Task description → Report all lines of the records that contain "degrees".

Record excerpts →
_ _ _ _ _ _ _

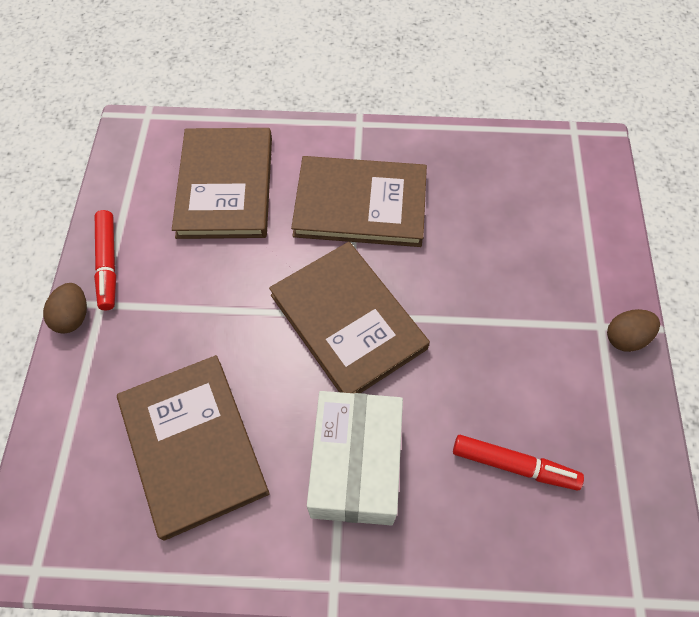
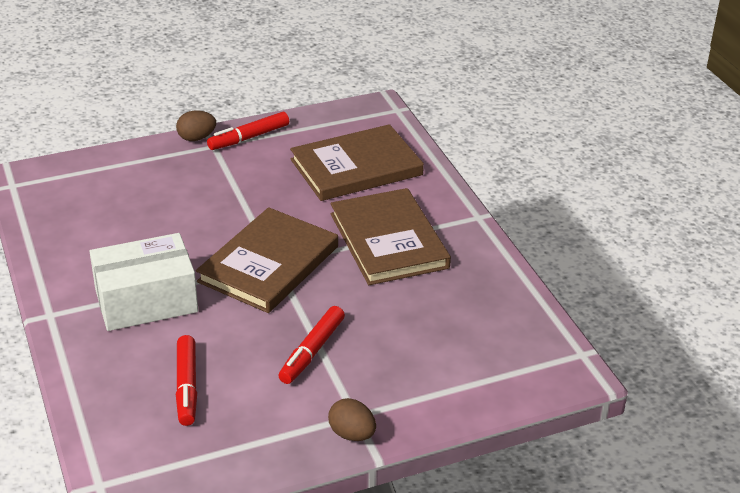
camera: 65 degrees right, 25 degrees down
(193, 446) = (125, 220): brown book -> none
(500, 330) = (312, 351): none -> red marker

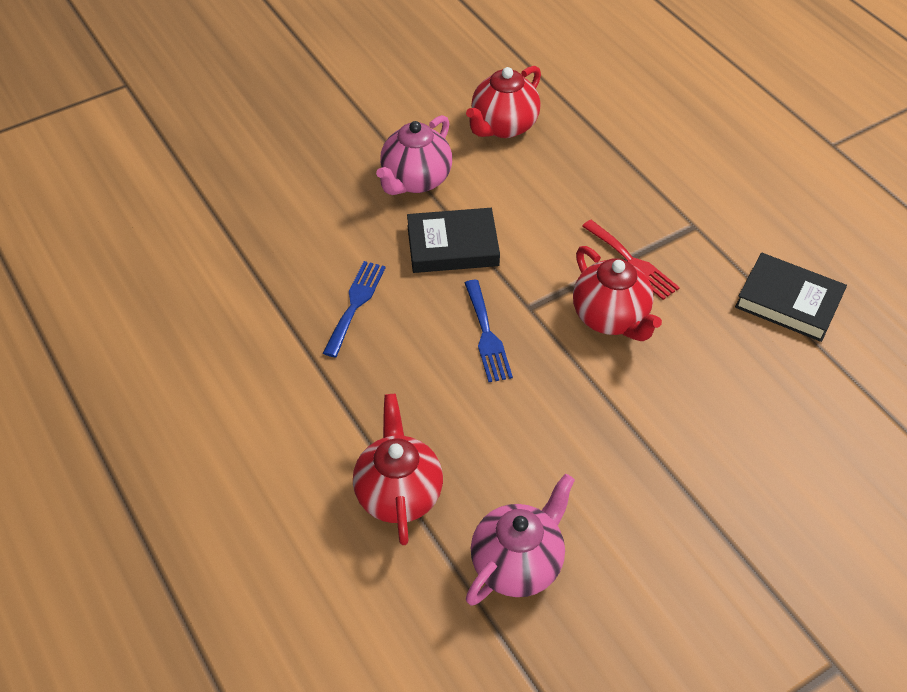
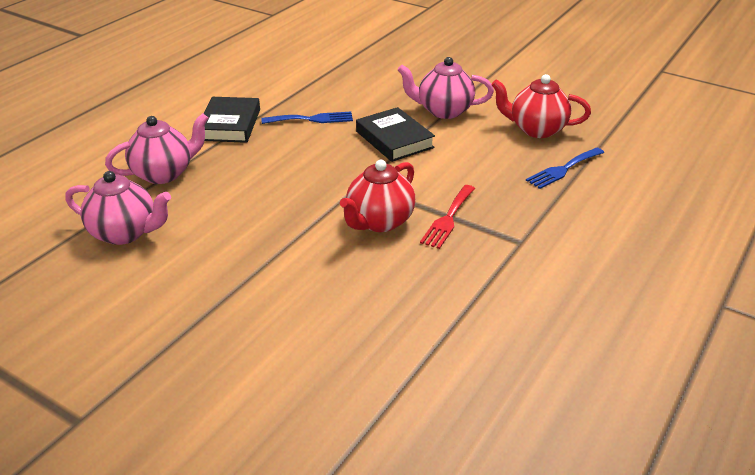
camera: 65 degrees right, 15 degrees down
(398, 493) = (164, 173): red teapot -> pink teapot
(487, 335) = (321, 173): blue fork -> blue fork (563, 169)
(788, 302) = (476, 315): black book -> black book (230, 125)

_ _ _ _ _ _ _

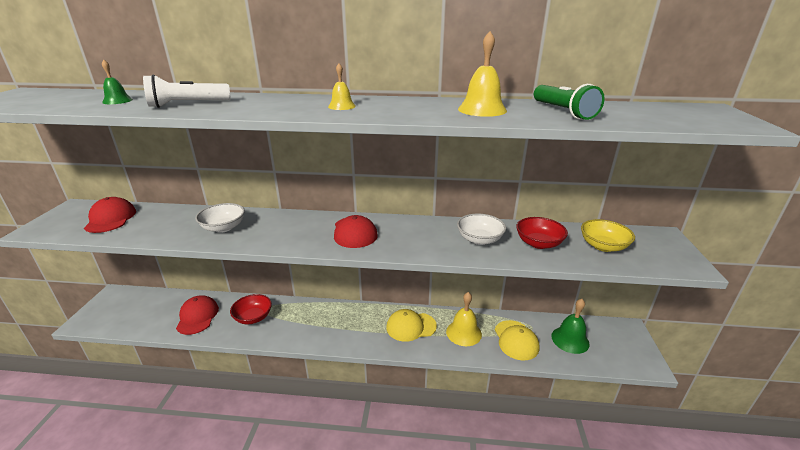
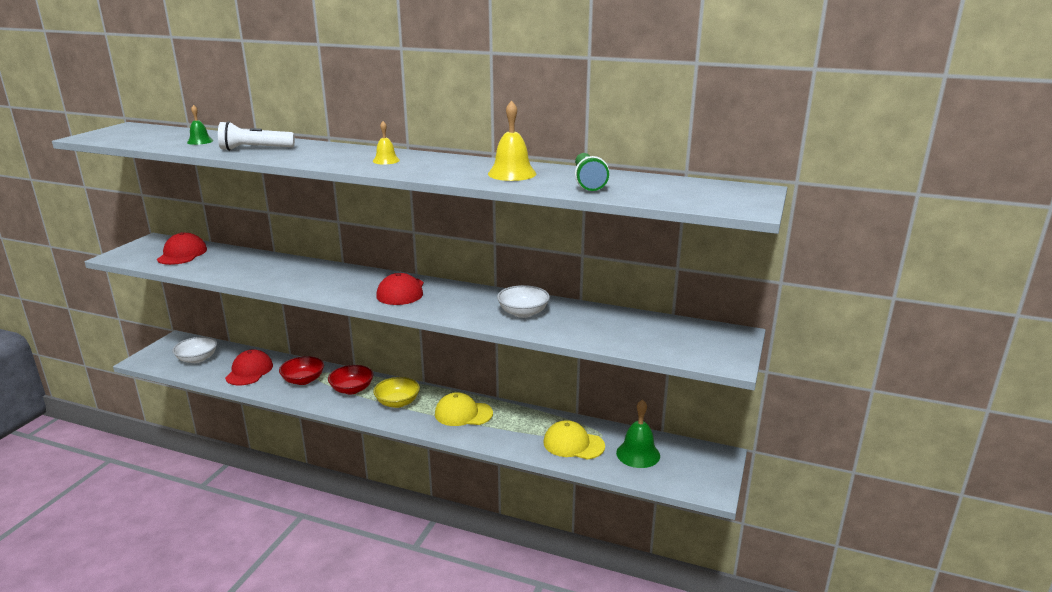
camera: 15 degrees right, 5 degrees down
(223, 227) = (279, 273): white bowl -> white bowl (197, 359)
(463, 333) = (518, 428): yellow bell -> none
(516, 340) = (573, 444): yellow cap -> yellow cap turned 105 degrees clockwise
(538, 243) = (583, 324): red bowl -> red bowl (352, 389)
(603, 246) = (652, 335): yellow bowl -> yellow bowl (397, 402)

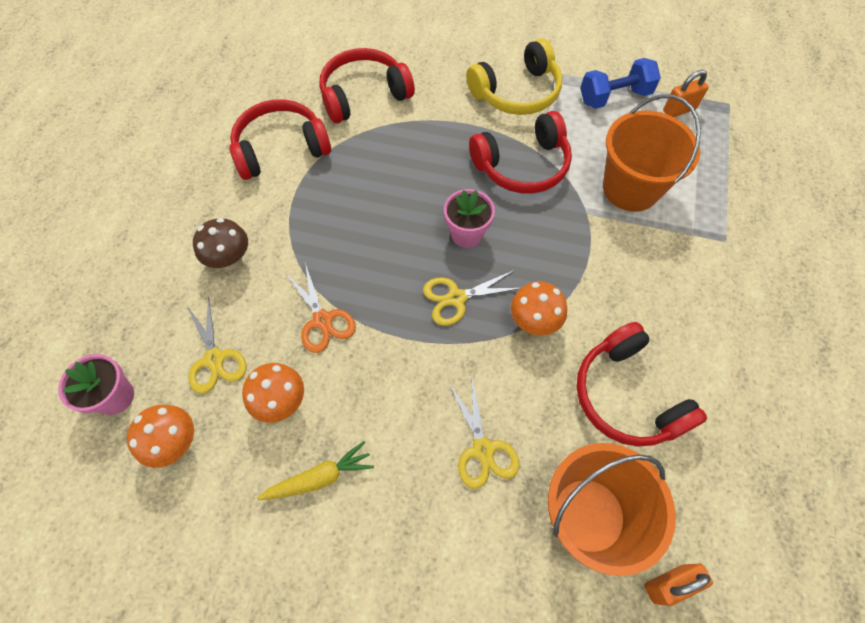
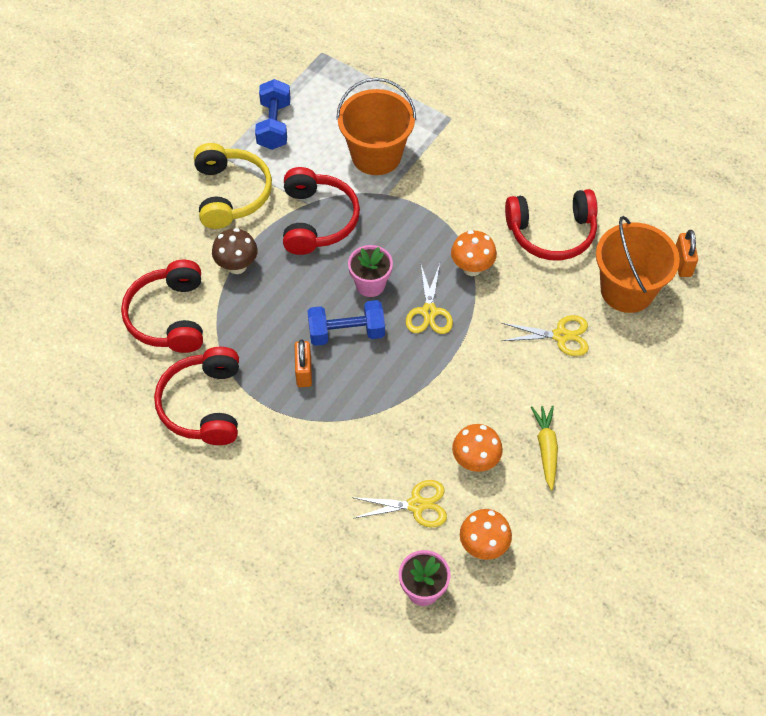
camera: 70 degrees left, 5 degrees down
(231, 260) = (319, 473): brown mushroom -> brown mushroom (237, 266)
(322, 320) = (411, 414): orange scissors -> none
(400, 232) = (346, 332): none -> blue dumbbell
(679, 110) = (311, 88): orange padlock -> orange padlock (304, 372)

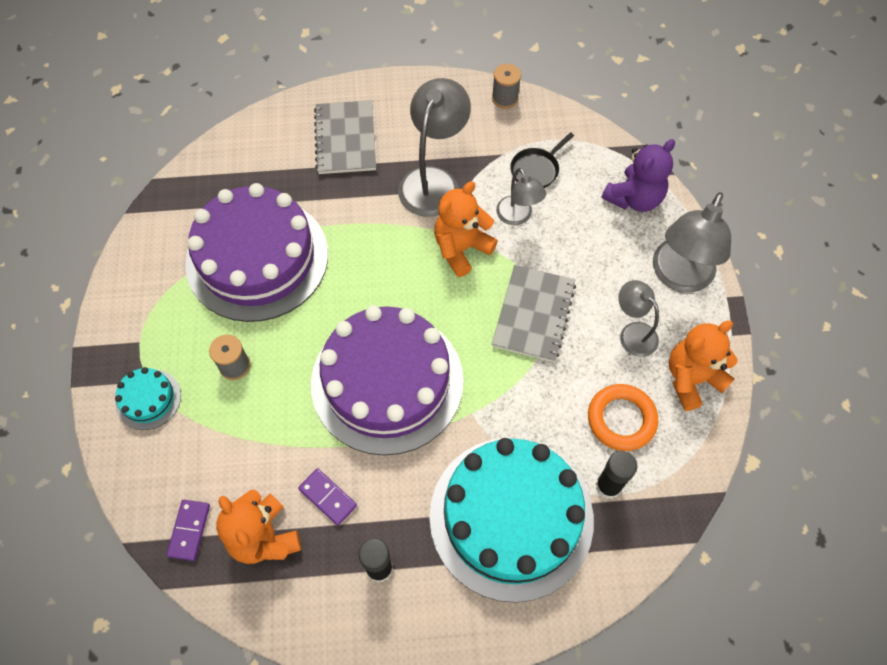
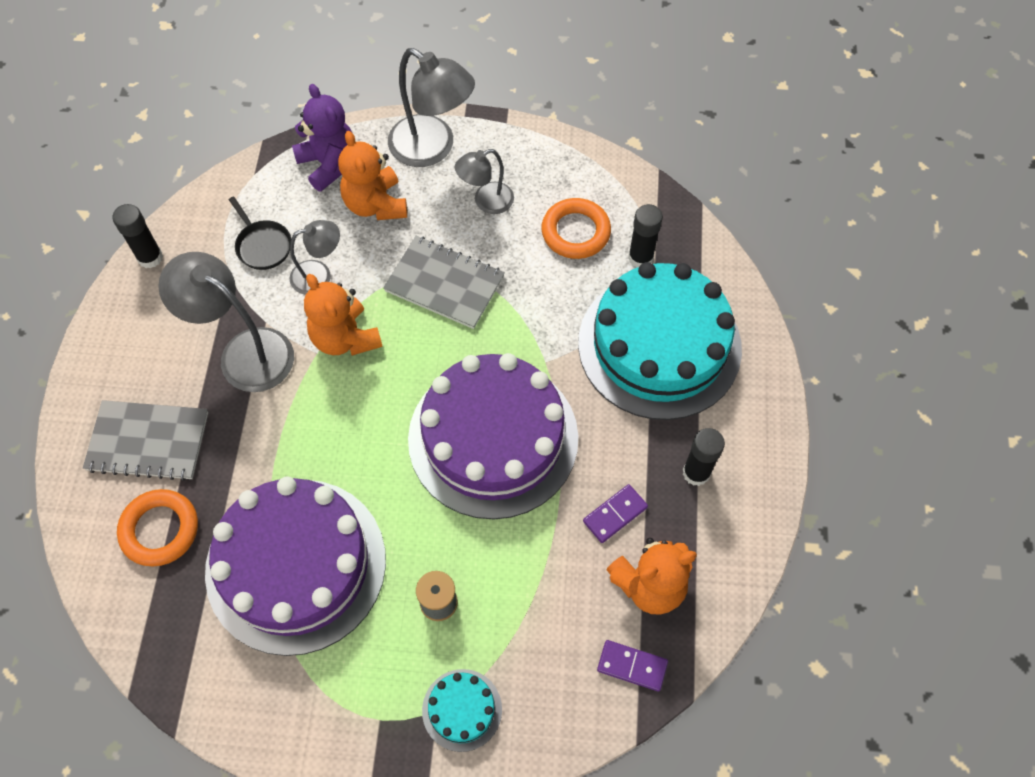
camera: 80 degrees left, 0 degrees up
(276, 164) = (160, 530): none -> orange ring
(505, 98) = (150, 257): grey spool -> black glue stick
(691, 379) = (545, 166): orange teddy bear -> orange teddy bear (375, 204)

_ _ _ _ _ _ _

Exercise result →
camera: 65 degrees right, 25 degrees down
camera: 65 degrees right, 15 degrees down
camera: 15 degrees right, 5 degrees down
(516, 340) = (573, 444): yellow cap -> yellow cap turned 105 degrees clockwise
camera: 70 degrees left, 5 degrees down
camera: 80 degrees left, 0 degrees up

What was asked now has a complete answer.